#### Dataset records:
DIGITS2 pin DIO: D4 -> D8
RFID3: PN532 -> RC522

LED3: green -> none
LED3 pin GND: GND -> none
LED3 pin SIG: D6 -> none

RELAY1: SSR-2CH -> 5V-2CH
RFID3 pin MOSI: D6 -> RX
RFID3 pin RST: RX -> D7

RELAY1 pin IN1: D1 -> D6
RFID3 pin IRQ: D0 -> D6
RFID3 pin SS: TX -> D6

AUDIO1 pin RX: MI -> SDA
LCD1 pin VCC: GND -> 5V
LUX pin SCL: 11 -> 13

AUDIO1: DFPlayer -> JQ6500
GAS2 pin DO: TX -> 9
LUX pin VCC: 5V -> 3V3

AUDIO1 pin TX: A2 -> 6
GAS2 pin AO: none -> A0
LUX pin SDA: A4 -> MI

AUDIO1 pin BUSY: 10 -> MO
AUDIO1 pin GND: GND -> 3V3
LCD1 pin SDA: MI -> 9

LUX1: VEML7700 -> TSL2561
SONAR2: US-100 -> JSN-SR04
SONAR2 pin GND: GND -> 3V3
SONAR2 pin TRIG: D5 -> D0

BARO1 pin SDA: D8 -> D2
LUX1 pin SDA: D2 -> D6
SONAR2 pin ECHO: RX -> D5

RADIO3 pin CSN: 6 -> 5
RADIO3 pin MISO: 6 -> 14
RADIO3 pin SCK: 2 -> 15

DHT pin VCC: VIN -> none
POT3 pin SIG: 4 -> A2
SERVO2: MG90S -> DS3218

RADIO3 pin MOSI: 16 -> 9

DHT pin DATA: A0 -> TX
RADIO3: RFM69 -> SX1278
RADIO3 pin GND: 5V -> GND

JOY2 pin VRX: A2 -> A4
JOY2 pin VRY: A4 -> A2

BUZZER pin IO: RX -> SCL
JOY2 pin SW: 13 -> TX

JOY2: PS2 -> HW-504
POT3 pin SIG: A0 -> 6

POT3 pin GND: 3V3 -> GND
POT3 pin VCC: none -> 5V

#### What you need to do:
Transcribe every line above, character for character.

#### Answer:
DIGITS2 pin DIO: D4 -> D8
RFID3: PN532 -> RC522

LED3: green -> none
LED3 pin GND: GND -> none
LED3 pin SIG: D6 -> none

RELAY1: SSR-2CH -> 5V-2CH
RFID3 pin MOSI: D6 -> RX
RFID3 pin RST: RX -> D7

RELAY1 pin IN1: D1 -> D6
RFID3 pin IRQ: D0 -> D6
RFID3 pin SS: TX -> D6

AUDIO1 pin RX: MI -> SDA
LCD1 pin VCC: GND -> 5V
LUX pin SCL: 11 -> 13

AUDIO1: DFPlayer -> JQ6500
GAS2 pin DO: TX -> 9
LUX pin VCC: 5V -> 3V3

AUDIO1 pin TX: A2 -> 6
GAS2 pin AO: none -> A0
LUX pin SDA: A4 -> MI

AUDIO1 pin BUSY: 10 -> MO
AUDIO1 pin GND: GND -> 3V3
LCD1 pin SDA: MI -> 9

LUX1: VEML7700 -> TSL2561
SONAR2: US-100 -> JSN-SR04
SONAR2 pin GND: GND -> 3V3
SONAR2 pin TRIG: D5 -> D0

BARO1 pin SDA: D8 -> D2
LUX1 pin SDA: D2 -> D6
SONAR2 pin ECHO: RX -> D5

RADIO3 pin CSN: 6 -> 5
RADIO3 pin MISO: 6 -> 14
RADIO3 pin SCK: 2 -> 15

DHT pin VCC: VIN -> none
POT3 pin SIG: 4 -> A2
SERVO2: MG90S -> DS3218

RADIO3 pin MOSI: 16 -> 9

DHT pin DATA: A0 -> TX
RADIO3: RFM69 -> SX1278
RADIO3 pin GND: 5V -> GND

JOY2 pin VRX: A2 -> A4
JOY2 pin VRY: A4 -> A2

BUZZER pin IO: RX -> SCL
JOY2 pin SW: 13 -> TX

JOY2: PS2 -> HW-504
POT3 pin SIG: A0 -> 6

POT3 pin GND: 3V3 -> GND
POT3 pin VCC: none -> 5V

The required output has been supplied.